Problem requirements: Pull out every line in the entries below that contains the string "markup", copying each one unchanged.

Input data:
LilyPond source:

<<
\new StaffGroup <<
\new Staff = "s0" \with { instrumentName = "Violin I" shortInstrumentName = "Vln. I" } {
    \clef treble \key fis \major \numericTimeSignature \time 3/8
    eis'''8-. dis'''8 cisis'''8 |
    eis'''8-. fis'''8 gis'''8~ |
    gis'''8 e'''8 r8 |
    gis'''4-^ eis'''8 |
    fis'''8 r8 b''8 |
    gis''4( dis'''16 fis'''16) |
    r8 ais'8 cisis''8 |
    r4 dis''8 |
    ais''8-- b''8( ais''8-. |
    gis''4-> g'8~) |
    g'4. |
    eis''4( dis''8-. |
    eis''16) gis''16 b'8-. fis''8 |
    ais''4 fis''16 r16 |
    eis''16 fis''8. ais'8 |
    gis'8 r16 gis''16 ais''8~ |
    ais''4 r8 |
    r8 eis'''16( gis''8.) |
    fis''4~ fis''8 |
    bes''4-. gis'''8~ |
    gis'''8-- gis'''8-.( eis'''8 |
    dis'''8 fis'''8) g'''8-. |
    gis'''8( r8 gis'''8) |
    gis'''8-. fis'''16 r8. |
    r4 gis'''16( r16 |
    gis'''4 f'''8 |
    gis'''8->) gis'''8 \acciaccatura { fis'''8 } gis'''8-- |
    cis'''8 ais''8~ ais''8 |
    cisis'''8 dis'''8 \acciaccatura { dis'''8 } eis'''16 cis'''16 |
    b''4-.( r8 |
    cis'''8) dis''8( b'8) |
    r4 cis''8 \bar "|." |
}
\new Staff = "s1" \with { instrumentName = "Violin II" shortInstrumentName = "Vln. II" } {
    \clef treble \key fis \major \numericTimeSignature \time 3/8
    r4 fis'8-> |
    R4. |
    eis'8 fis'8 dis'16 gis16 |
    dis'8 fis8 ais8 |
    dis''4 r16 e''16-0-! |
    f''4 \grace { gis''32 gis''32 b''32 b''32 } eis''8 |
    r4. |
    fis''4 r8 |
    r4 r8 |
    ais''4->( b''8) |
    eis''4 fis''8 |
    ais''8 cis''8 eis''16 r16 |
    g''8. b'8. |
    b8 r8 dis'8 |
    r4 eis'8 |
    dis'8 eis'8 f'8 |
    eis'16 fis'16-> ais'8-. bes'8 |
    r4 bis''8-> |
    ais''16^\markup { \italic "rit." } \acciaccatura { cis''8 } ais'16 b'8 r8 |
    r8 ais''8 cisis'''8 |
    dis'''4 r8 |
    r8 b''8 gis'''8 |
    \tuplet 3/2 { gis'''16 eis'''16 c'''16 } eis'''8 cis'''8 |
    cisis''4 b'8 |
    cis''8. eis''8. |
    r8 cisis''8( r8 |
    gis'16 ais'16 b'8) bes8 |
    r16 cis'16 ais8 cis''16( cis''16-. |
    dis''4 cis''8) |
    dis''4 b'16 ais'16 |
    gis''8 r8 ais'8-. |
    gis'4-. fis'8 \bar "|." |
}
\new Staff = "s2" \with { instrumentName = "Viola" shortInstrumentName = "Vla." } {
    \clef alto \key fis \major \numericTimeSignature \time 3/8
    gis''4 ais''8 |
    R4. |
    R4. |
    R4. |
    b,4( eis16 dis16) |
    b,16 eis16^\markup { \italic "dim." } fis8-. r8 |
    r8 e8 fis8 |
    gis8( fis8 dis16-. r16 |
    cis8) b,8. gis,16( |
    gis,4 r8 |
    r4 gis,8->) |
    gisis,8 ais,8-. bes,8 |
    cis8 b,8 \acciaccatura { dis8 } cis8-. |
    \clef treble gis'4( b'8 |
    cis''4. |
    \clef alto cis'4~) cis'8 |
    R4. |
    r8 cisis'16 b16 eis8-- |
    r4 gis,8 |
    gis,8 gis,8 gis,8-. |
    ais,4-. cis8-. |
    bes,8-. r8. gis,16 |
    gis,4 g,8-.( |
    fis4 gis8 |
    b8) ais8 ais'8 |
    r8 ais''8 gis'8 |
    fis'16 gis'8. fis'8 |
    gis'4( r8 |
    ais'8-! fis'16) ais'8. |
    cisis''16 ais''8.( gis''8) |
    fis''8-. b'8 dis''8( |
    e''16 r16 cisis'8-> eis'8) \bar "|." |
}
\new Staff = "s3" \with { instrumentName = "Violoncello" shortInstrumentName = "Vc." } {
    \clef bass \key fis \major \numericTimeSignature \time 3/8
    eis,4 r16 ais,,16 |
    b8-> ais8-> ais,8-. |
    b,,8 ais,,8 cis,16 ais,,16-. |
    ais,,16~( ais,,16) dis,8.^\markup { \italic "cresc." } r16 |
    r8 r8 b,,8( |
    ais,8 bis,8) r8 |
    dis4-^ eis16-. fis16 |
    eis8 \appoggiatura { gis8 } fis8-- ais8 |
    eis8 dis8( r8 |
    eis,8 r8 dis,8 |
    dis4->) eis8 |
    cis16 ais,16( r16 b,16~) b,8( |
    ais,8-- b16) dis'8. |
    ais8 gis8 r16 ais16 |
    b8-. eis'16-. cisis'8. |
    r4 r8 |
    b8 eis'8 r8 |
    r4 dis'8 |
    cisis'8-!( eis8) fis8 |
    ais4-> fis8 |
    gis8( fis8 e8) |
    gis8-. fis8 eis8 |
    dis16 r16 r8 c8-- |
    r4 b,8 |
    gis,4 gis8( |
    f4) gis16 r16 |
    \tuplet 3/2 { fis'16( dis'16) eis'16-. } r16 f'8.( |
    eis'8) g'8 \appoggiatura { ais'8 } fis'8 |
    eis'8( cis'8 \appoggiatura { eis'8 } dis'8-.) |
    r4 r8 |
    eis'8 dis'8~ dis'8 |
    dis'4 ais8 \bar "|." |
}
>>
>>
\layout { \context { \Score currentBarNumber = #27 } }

Answer to this problem:
    ais''16^\markup { \italic "rit." } \acciaccatura { cis''8 } ais'16 b'8 r8 |
    b,16 eis16^\markup { \italic "dim." } fis8-. r8 |
    ais,,16~( ais,,16) dis,8.^\markup { \italic "cresc." } r16 |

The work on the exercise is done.